[Dataset excerpts]

####

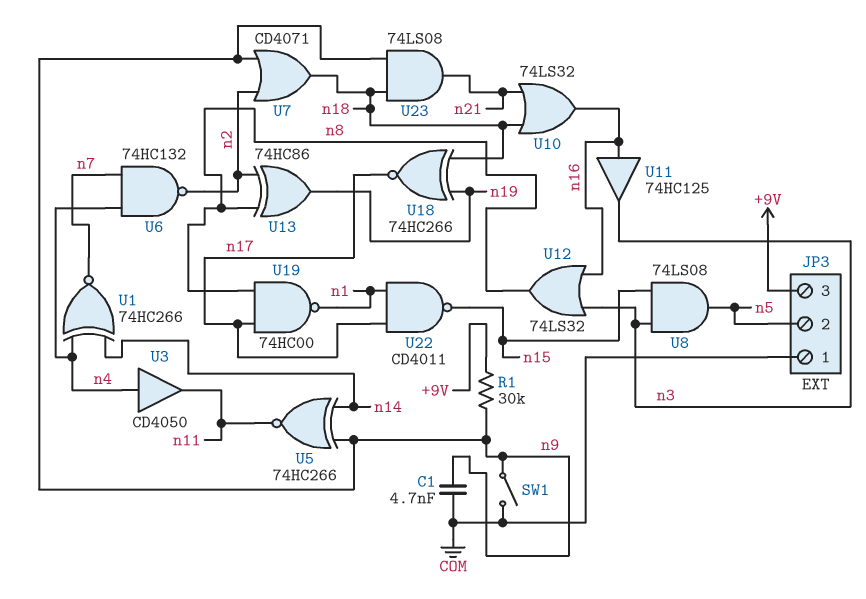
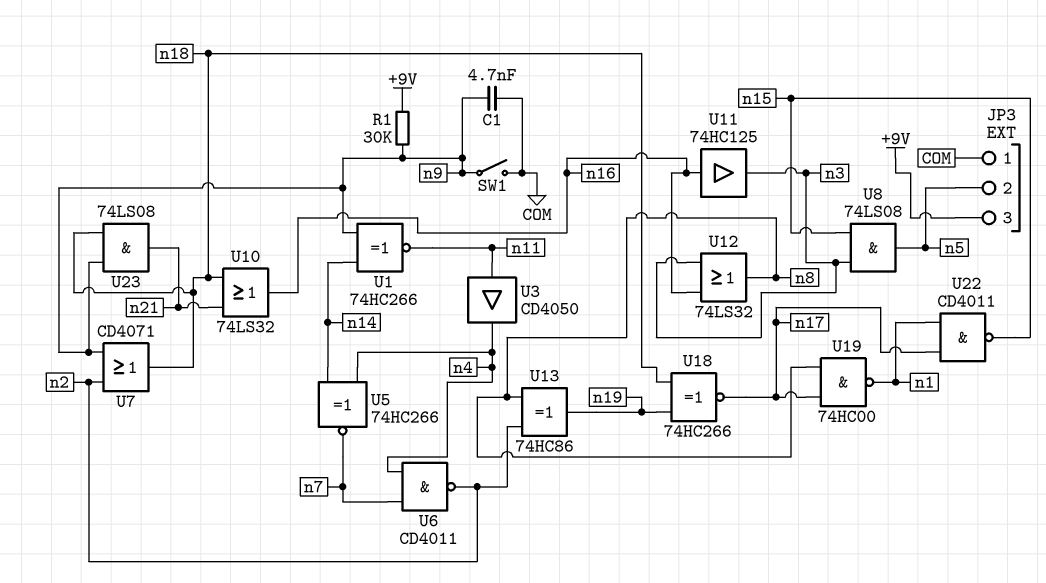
U1: XNOR 74HC266 (in n4, in n14, out n7) -> XNOR 74HC266 (in n9, in n14, out n11)
U3: buffer CD4050 (in n4, out n11) -> buffer CD4050 (in n11, out n4)
U5: XNOR 74HC266 (in n9, in n14, out n11) -> XNOR 74HC266 (in n4, in n14, out n7)
U6: NAND 74HC132 (in n4, in n7, out n2) -> NAND CD4011 (in n4, in n7, out n2)

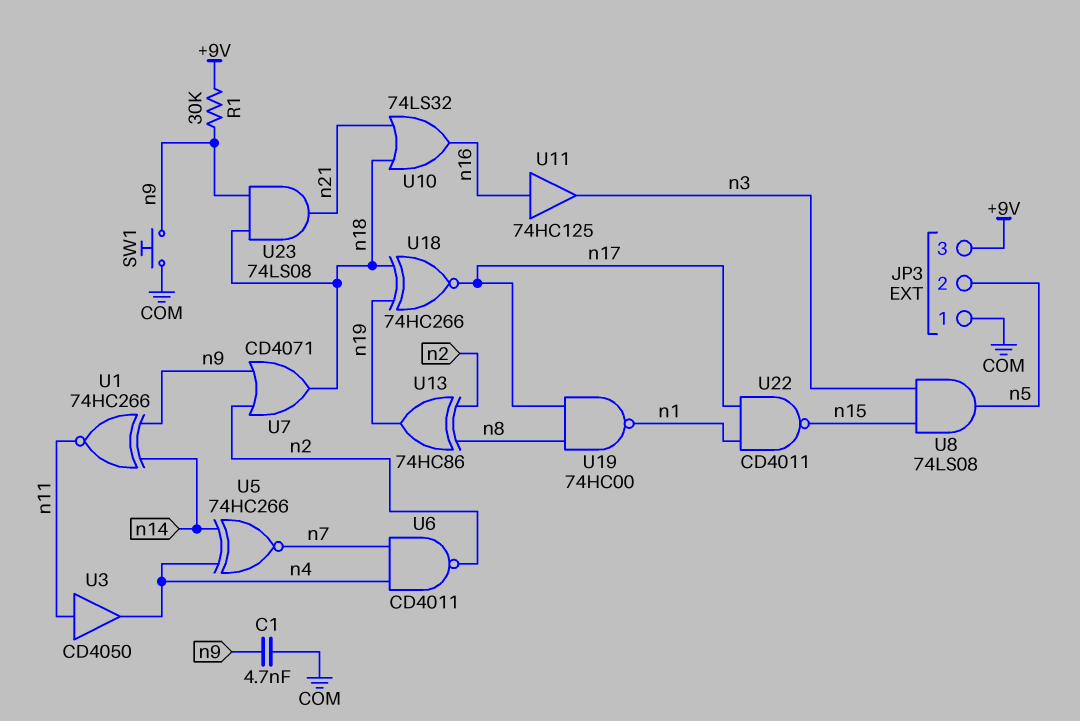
SW1: switch (COM, n9) -> button (COM, n9)
U12: OR 74LS32 (in n3, in n16, out n8) -> none

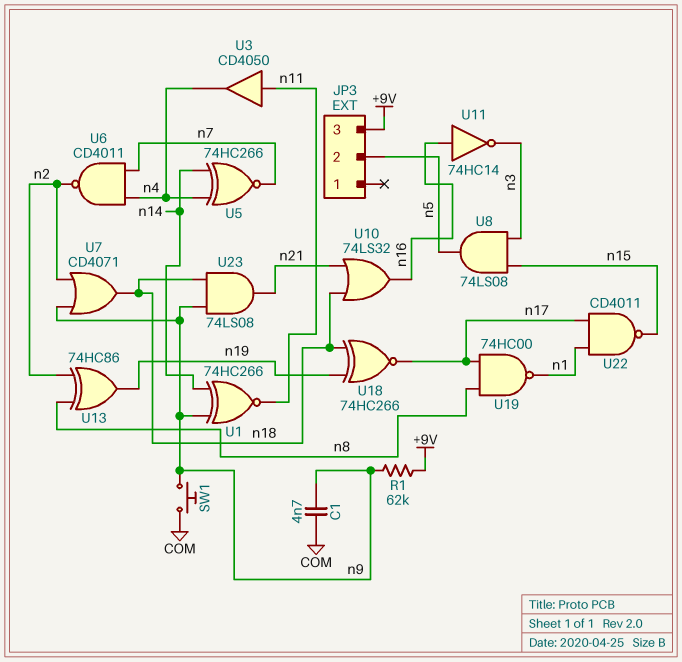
JP3 pin 1: COM -> none
R1: 30k (+9V, n9) -> 62k (+9V, n9)
U11: buffer 74HC125 (in n16, out n3) -> NOT 74HC14 (in n16, out n3)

####

▶ [Work to be completed]
Exact reproduction of the entries above is what's needed; images stay out.

▶ [Result for this task]
U1: XNOR 74HC266 (in n4, in n14, out n7) -> XNOR 74HC266 (in n9, in n14, out n11)
U3: buffer CD4050 (in n4, out n11) -> buffer CD4050 (in n11, out n4)
U5: XNOR 74HC266 (in n9, in n14, out n11) -> XNOR 74HC266 (in n4, in n14, out n7)
U6: NAND 74HC132 (in n4, in n7, out n2) -> NAND CD4011 (in n4, in n7, out n2)

SW1: switch (COM, n9) -> button (COM, n9)
U12: OR 74LS32 (in n3, in n16, out n8) -> none

JP3 pin 1: COM -> none
R1: 30k (+9V, n9) -> 62k (+9V, n9)
U11: buffer 74HC125 (in n16, out n3) -> NOT 74HC14 (in n16, out n3)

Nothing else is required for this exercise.